■ **What to produce**: When you reach the records, transcribe all of them exactly.

========

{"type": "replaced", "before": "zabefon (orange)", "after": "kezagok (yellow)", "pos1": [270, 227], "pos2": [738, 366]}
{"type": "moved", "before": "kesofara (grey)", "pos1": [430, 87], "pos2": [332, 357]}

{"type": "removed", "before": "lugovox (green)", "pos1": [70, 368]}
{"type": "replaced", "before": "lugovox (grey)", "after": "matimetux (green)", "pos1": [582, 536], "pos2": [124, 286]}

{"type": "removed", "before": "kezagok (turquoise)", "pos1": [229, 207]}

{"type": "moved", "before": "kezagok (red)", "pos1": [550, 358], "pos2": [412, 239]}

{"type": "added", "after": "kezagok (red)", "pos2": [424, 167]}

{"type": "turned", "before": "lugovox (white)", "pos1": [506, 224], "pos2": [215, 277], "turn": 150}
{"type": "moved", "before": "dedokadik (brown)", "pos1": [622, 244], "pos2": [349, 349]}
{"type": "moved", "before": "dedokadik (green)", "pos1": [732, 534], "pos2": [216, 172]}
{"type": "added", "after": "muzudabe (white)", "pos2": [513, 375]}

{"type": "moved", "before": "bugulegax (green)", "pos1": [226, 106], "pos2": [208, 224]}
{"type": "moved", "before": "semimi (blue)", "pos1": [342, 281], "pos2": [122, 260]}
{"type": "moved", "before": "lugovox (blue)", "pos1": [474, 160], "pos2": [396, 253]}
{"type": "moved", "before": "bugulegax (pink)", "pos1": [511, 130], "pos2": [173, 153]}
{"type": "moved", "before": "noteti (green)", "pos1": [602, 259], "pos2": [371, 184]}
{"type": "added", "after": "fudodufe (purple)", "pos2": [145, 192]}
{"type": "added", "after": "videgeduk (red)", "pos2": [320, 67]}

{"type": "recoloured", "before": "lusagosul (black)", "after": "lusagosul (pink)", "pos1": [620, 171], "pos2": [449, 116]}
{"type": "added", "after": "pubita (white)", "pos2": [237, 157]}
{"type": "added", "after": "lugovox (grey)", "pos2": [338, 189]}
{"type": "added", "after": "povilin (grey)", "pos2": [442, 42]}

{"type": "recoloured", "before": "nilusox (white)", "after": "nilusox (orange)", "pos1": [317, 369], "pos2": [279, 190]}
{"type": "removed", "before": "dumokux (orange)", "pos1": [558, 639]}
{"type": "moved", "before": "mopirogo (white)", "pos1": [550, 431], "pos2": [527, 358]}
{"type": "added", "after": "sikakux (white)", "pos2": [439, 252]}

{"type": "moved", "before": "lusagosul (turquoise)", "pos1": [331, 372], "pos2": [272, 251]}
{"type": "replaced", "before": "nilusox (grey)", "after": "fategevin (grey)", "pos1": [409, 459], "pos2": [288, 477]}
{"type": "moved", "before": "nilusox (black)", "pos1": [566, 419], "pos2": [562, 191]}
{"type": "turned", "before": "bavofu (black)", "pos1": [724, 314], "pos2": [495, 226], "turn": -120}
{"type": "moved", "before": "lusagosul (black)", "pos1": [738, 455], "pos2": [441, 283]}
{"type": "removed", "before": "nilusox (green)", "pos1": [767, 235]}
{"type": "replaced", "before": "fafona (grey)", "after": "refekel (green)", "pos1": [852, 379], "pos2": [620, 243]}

========

■ **Result below**:
{"type": "replaced", "before": "zabefon (orange)", "after": "kezagok (yellow)", "pos1": [270, 227], "pos2": [738, 366]}
{"type": "moved", "before": "kesofara (grey)", "pos1": [430, 87], "pos2": [332, 357]}

{"type": "removed", "before": "lugovox (green)", "pos1": [70, 368]}
{"type": "replaced", "before": "lugovox (grey)", "after": "matimetux (green)", "pos1": [582, 536], "pos2": [124, 286]}

{"type": "removed", "before": "kezagok (turquoise)", "pos1": [229, 207]}

{"type": "moved", "before": "kezagok (red)", "pos1": [550, 358], "pos2": [412, 239]}

{"type": "added", "after": "kezagok (red)", "pos2": [424, 167]}

{"type": "turned", "before": "lugovox (white)", "pos1": [506, 224], "pos2": [215, 277], "turn": 150}
{"type": "moved", "before": "dedokadik (brown)", "pos1": [622, 244], "pos2": [349, 349]}
{"type": "moved", "before": "dedokadik (green)", "pos1": [732, 534], "pos2": [216, 172]}
{"type": "added", "after": "muzudabe (white)", "pos2": [513, 375]}

{"type": "moved", "before": "bugulegax (green)", "pos1": [226, 106], "pos2": [208, 224]}
{"type": "moved", "before": "semimi (blue)", "pos1": [342, 281], "pos2": [122, 260]}
{"type": "moved", "before": "lugovox (blue)", "pos1": [474, 160], "pos2": [396, 253]}
{"type": "moved", "before": "bugulegax (pink)", "pos1": [511, 130], "pos2": [173, 153]}
{"type": "moved", "before": "noteti (green)", "pos1": [602, 259], "pos2": [371, 184]}
{"type": "added", "after": "fudodufe (purple)", "pos2": [145, 192]}
{"type": "added", "after": "videgeduk (red)", "pos2": [320, 67]}

{"type": "recoloured", "before": "lusagosul (black)", "after": "lusagosul (pink)", "pos1": [620, 171], "pos2": [449, 116]}
{"type": "added", "after": "pubita (white)", "pos2": [237, 157]}
{"type": "added", "after": "lugovox (grey)", "pos2": [338, 189]}
{"type": "added", "after": "povilin (grey)", "pos2": [442, 42]}

{"type": "recoloured", "before": "nilusox (white)", "after": "nilusox (orange)", "pos1": [317, 369], "pos2": [279, 190]}
{"type": "removed", "before": "dumokux (orange)", "pos1": [558, 639]}
{"type": "moved", "before": "mopirogo (white)", "pos1": [550, 431], "pos2": [527, 358]}
{"type": "added", "after": "sikakux (white)", "pos2": [439, 252]}

{"type": "moved", "before": "lusagosul (turquoise)", "pos1": [331, 372], "pos2": [272, 251]}
{"type": "replaced", "before": "nilusox (grey)", "after": "fategevin (grey)", "pos1": [409, 459], "pos2": [288, 477]}
{"type": "moved", "before": "nilusox (black)", "pos1": [566, 419], "pos2": [562, 191]}
{"type": "turned", "before": "bavofu (black)", "pos1": [724, 314], "pos2": [495, 226], "turn": -120}
{"type": "moved", "before": "lusagosul (black)", "pos1": [738, 455], "pos2": [441, 283]}
{"type": "removed", "before": "nilusox (green)", "pos1": [767, 235]}
{"type": "replaced", "before": "fafona (grey)", "after": "refekel (green)", "pos1": [852, 379], "pos2": [620, 243]}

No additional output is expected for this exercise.